Data segment:
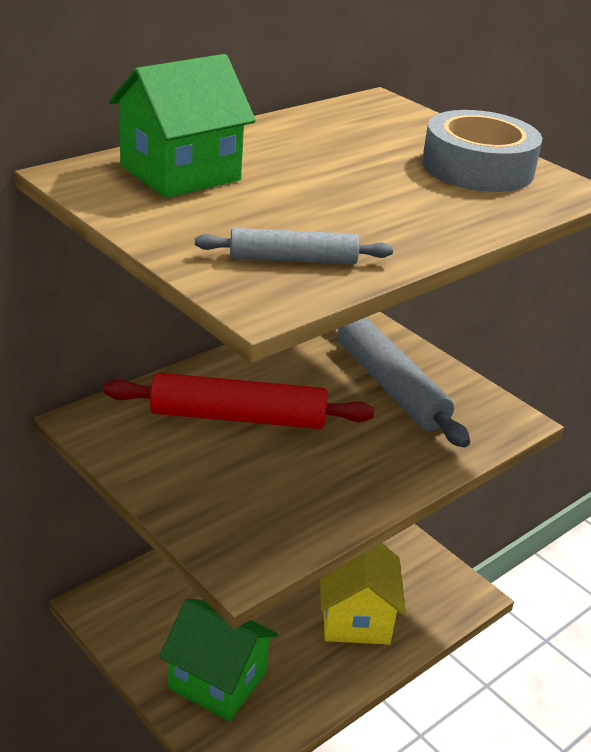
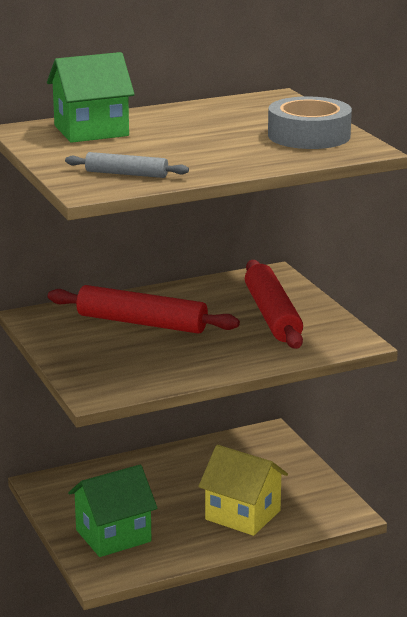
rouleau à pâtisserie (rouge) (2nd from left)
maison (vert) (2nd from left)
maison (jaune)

Exercise: Using the data above, write out every line exactly, leaving the images behind.

Response:
rouleau à pâtisserie (rouge) (2nd from left)
maison (vert) (2nd from left)
maison (jaune)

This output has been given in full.